Task objective
Search the records below for the word "shoe" and show every line where it occurs.

Start of Block

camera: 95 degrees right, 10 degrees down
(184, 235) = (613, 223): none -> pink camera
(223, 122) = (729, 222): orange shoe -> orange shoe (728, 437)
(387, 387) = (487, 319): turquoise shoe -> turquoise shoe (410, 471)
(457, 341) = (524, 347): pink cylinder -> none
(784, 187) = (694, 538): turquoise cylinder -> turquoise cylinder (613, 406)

End of Block

Written solution
(223, 122) = (729, 222): orange shoe -> orange shoe (728, 437)
(387, 387) = (487, 319): turquoise shoe -> turquoise shoe (410, 471)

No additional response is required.